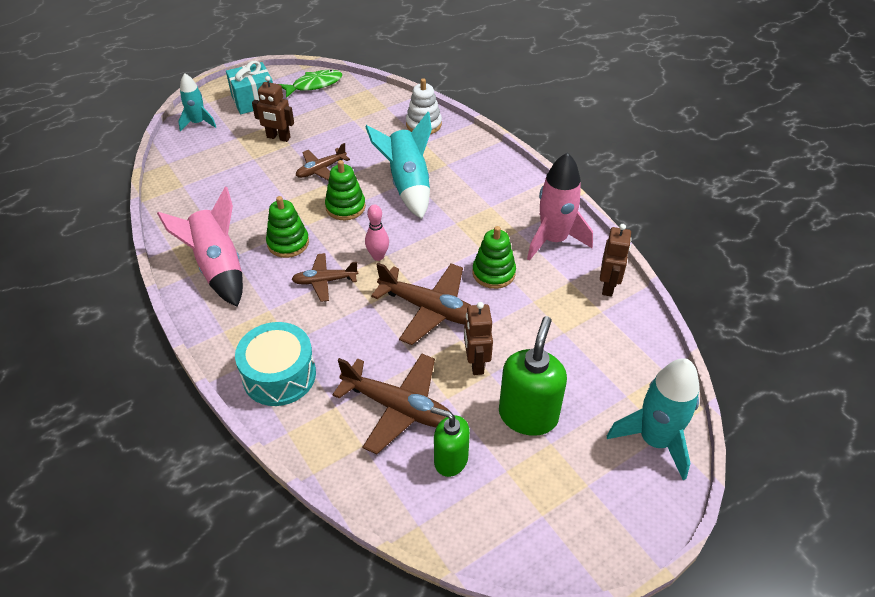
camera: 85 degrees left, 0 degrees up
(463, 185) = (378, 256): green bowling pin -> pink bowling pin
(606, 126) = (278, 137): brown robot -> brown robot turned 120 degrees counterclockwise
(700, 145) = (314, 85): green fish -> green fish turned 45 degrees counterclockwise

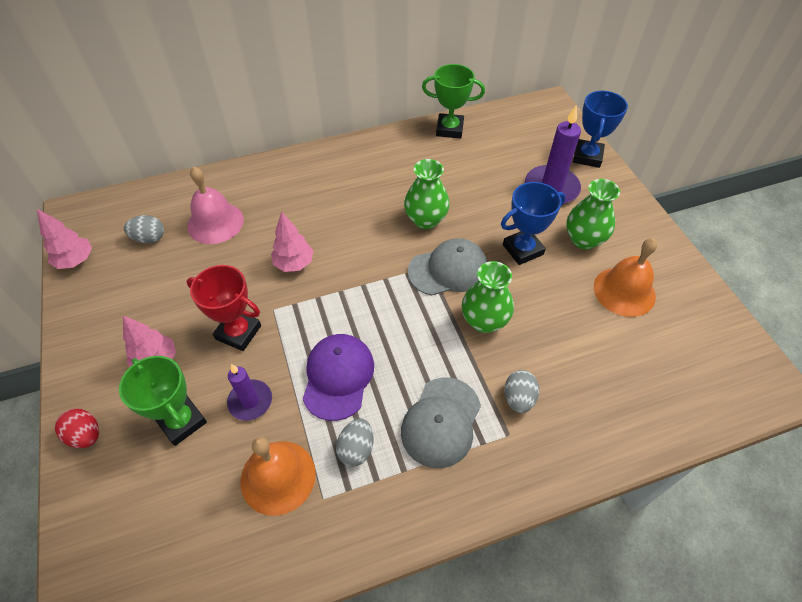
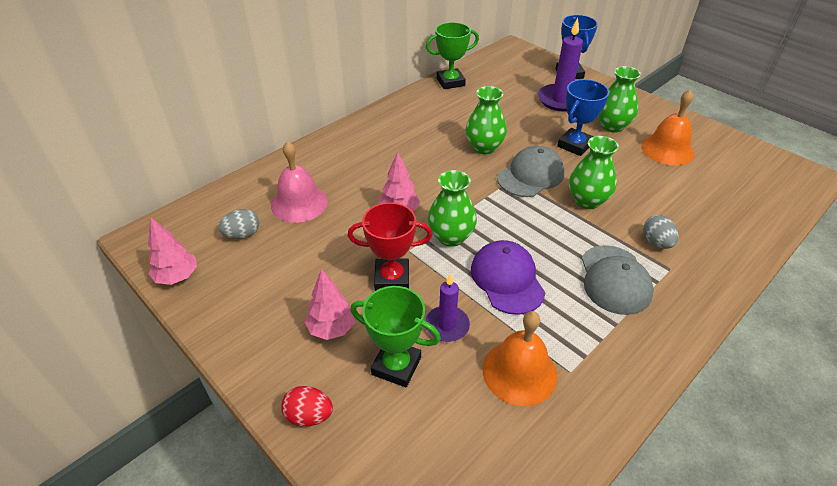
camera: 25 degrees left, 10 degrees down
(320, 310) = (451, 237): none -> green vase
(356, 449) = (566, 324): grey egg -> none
--
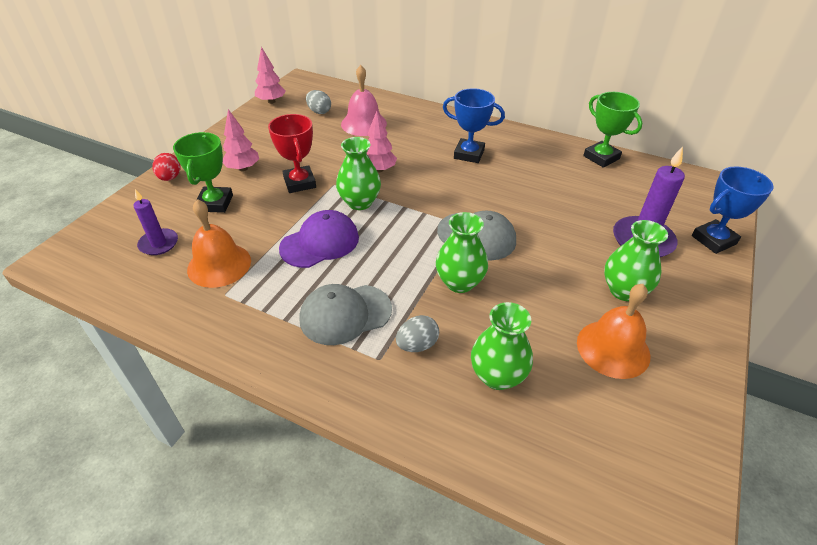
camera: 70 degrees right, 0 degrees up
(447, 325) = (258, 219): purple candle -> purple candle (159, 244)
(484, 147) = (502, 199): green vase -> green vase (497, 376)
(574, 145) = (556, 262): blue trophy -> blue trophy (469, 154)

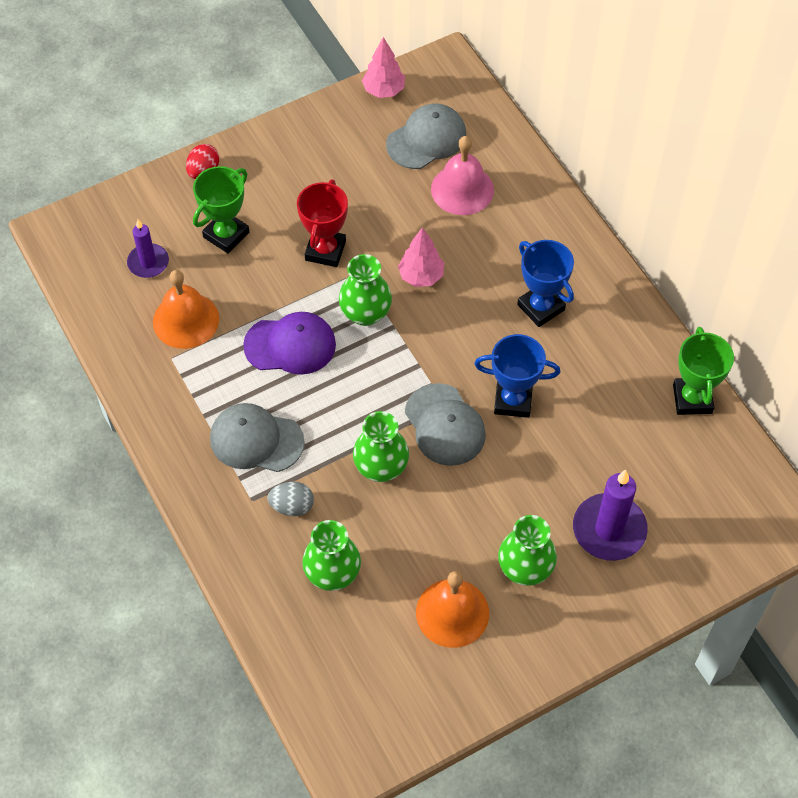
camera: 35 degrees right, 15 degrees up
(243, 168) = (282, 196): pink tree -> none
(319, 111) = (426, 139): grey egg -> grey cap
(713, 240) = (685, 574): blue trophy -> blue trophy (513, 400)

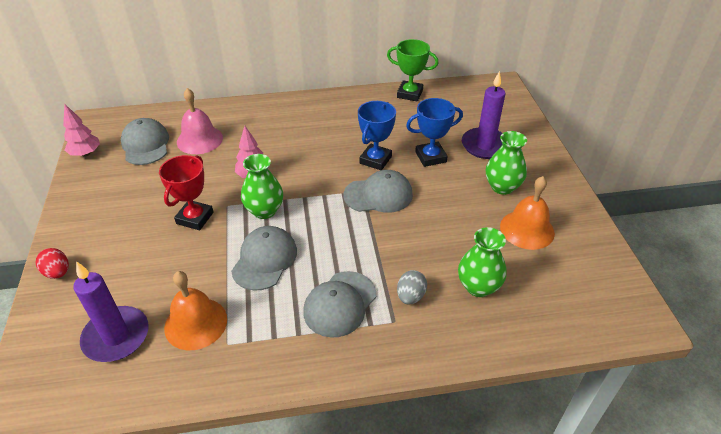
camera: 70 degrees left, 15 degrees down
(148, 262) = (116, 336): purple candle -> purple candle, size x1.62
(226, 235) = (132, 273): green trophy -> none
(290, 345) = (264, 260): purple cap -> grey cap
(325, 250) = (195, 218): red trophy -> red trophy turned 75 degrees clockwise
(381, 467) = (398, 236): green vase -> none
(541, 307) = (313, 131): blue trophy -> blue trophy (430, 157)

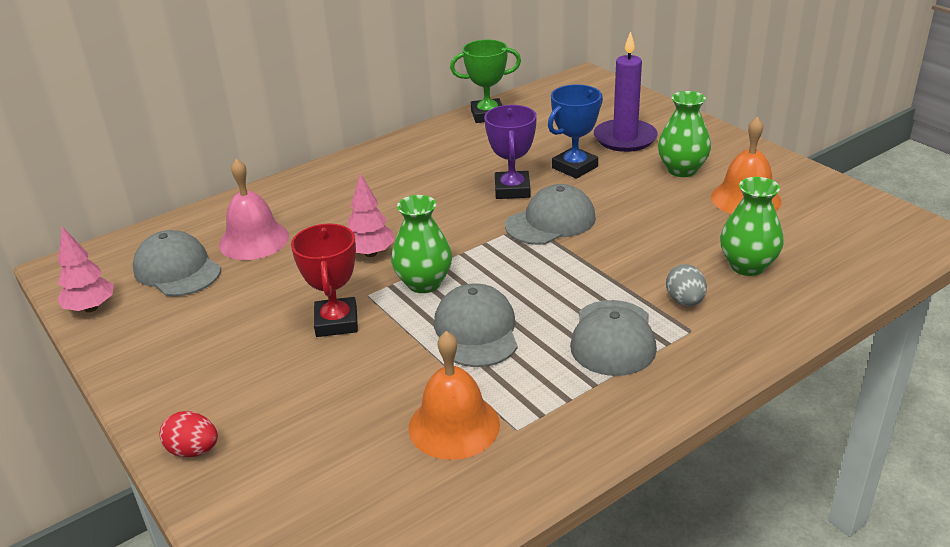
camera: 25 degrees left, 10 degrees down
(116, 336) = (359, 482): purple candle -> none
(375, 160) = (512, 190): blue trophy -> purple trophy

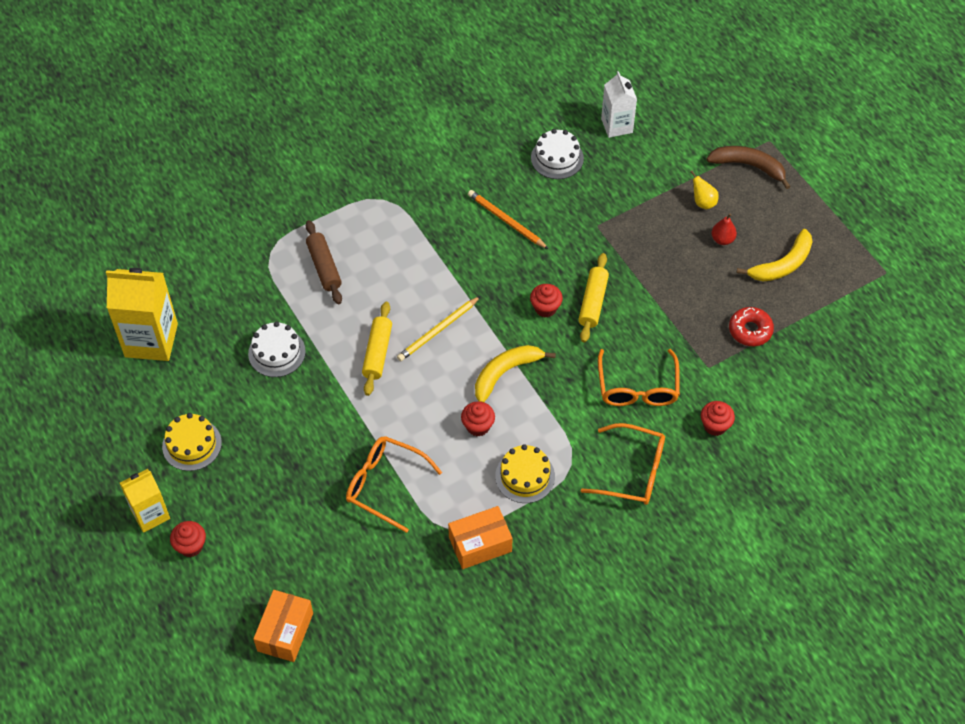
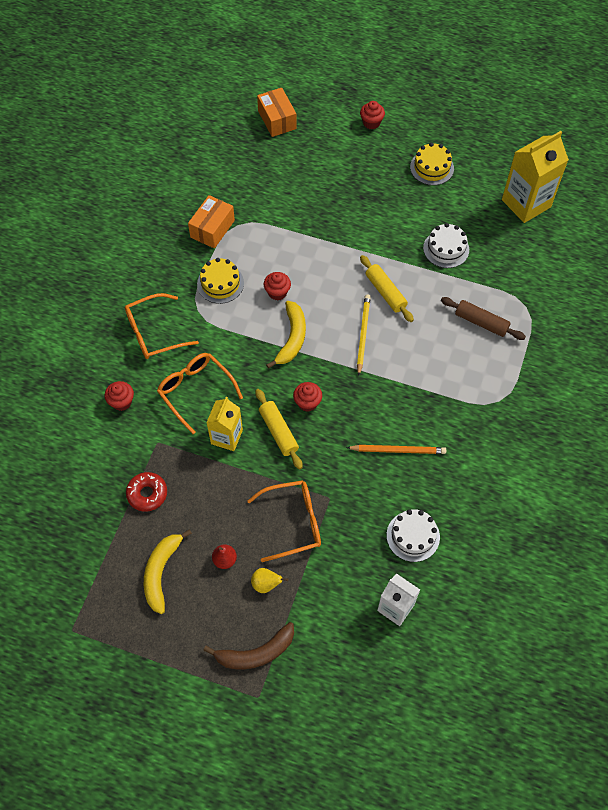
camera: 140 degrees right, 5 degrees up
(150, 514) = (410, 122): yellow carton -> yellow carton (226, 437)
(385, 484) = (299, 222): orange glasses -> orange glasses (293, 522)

**Task instructions:** From the entries, report each line that includes the word "counterclockwise".

**Solution to this exercise:**
(606, 126) = (278, 137): brown robot -> brown robot turned 120 degrees counterclockwise
(700, 145) = (314, 85): green fish -> green fish turned 45 degrees counterclockwise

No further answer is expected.